'''
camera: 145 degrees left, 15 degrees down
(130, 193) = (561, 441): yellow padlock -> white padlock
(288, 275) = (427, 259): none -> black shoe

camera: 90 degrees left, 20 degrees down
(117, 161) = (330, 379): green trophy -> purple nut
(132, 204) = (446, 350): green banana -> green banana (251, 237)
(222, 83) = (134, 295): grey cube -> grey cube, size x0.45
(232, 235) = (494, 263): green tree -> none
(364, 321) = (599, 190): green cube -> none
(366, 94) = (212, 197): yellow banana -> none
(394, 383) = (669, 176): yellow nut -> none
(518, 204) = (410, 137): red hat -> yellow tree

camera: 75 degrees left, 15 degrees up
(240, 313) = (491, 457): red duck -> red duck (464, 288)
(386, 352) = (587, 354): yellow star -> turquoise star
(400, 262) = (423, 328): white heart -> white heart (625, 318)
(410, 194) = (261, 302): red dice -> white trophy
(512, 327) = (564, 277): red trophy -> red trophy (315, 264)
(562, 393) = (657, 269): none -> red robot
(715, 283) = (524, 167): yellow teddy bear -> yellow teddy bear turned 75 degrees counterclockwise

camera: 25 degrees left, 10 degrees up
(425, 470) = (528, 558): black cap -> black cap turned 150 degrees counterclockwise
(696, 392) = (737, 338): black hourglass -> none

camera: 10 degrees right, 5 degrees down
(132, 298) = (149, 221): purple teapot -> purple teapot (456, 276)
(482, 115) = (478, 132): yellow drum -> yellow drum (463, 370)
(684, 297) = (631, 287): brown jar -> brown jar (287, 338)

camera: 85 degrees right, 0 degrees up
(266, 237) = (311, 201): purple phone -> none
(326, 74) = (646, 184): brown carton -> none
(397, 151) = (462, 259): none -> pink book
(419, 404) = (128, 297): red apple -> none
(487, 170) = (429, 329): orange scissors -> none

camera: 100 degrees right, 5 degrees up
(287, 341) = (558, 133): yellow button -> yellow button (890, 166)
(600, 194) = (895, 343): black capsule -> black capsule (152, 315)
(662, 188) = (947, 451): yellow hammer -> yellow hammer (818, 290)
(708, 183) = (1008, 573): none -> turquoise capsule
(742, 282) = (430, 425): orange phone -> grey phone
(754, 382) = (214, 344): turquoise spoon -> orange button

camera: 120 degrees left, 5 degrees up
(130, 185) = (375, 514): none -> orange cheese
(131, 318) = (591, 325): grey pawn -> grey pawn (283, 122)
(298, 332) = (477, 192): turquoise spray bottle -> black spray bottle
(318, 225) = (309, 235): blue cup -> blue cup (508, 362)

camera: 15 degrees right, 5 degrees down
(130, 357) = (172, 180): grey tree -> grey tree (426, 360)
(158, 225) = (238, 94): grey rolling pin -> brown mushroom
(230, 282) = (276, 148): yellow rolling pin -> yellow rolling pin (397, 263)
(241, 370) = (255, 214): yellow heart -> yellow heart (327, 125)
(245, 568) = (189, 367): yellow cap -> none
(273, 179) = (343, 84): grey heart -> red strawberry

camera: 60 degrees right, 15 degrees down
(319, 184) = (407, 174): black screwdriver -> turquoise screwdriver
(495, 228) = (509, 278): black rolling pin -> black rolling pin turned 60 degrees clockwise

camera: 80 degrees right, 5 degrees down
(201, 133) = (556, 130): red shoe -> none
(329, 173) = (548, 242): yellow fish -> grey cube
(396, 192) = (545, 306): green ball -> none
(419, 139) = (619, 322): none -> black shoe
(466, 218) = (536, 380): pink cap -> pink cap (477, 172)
'''
:: Aim of the exercise ::
Only the final stretch of the entries above is needed: print exactly the lines from the line containing "(287, 341) = (558, 133): yellow" through the last one.

:: Exercise answer ::
(287, 341) = (558, 133): yellow button -> yellow button (890, 166)
(600, 194) = (895, 343): black capsule -> black capsule (152, 315)
(662, 188) = (947, 451): yellow hammer -> yellow hammer (818, 290)
(708, 183) = (1008, 573): none -> turquoise capsule
(742, 282) = (430, 425): orange phone -> grey phone
(754, 382) = (214, 344): turquoise spoon -> orange button

camera: 120 degrees left, 5 degrees up
(130, 185) = (375, 514): none -> orange cheese
(131, 318) = (591, 325): grey pawn -> grey pawn (283, 122)
(298, 332) = (477, 192): turquoise spray bottle -> black spray bottle
(318, 225) = (309, 235): blue cup -> blue cup (508, 362)

camera: 15 degrees right, 5 degrees down
(130, 357) = (172, 180): grey tree -> grey tree (426, 360)
(158, 225) = (238, 94): grey rolling pin -> brown mushroom
(230, 282) = (276, 148): yellow rolling pin -> yellow rolling pin (397, 263)
(241, 370) = (255, 214): yellow heart -> yellow heart (327, 125)
(245, 568) = (189, 367): yellow cap -> none
(273, 179) = (343, 84): grey heart -> red strawberry

camera: 60 degrees right, 15 degrees down
(319, 184) = (407, 174): black screwdriver -> turquoise screwdriver
(495, 228) = (509, 278): black rolling pin -> black rolling pin turned 60 degrees clockwise

camera: 80 degrees right, 5 degrees down
(201, 133) = (556, 130): red shoe -> none
(329, 173) = (548, 242): yellow fish -> grey cube
(396, 192) = (545, 306): green ball -> none
(419, 139) = (619, 322): none -> black shoe
(466, 218) = (536, 380): pink cap -> pink cap (477, 172)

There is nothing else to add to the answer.